Pull out every line below that contains the word "degrees".

**INFORMATION SHOWN:**
=== Section Start ===
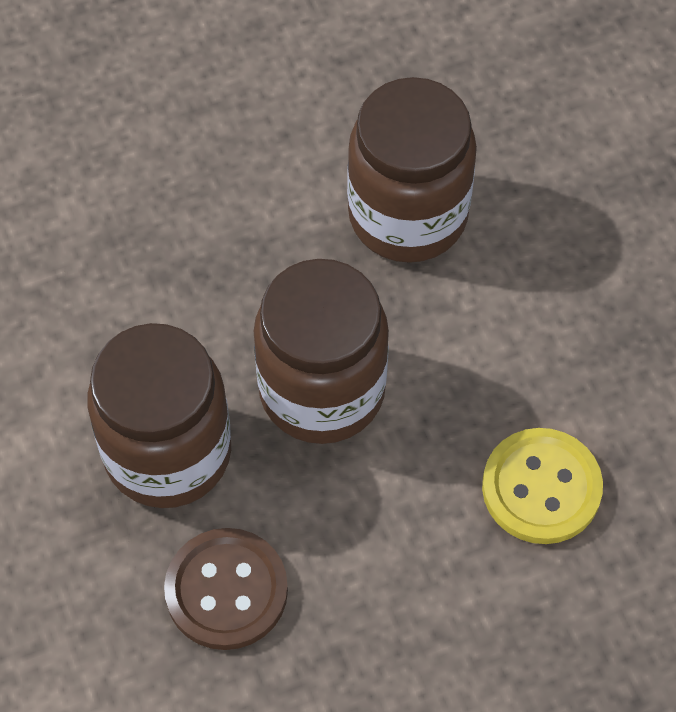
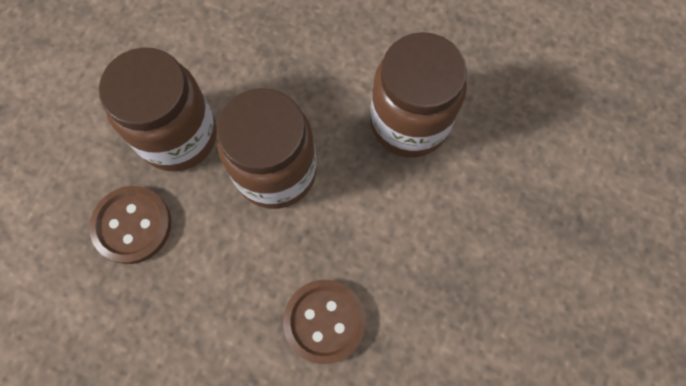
camera: 45 degrees right, 10 degrees up
(541, 488) = (324, 321): yellow button -> brown button

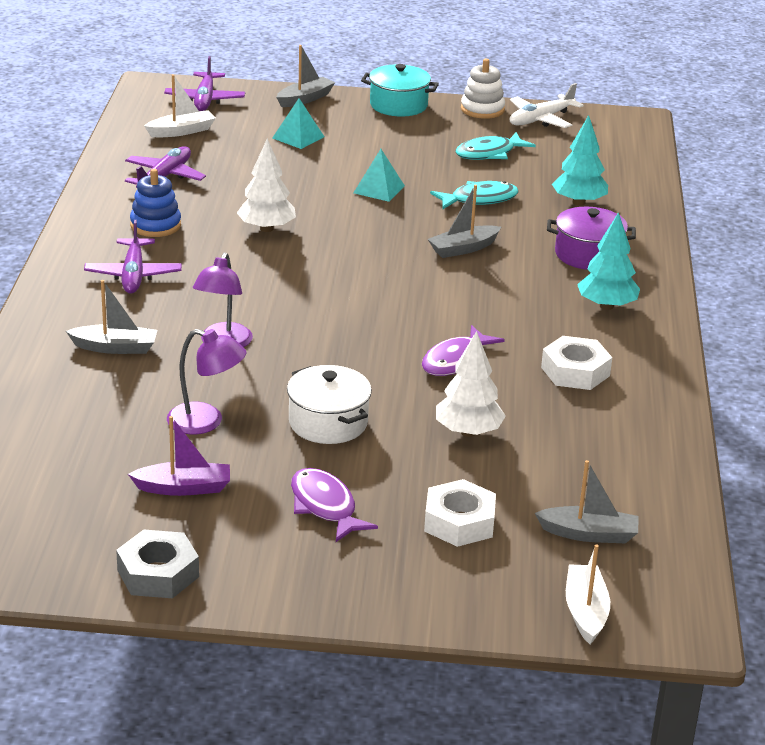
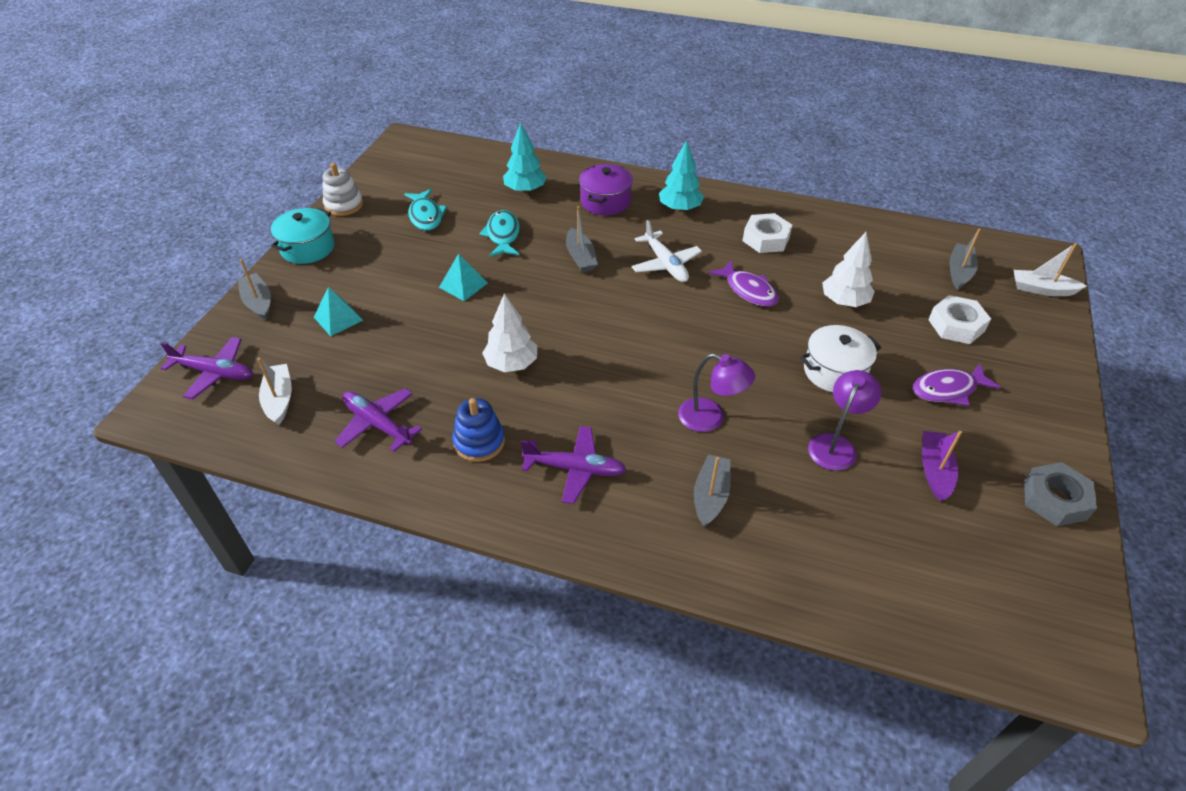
camera: 75 degrees left, 15 degrees up
(541, 119) = (379, 180): white plane -> white plane (665, 264)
=== Section End ===
**TASK RESULT:**
camera: 45 degrees right, 10 degrees up
camera: 75 degrees left, 15 degrees up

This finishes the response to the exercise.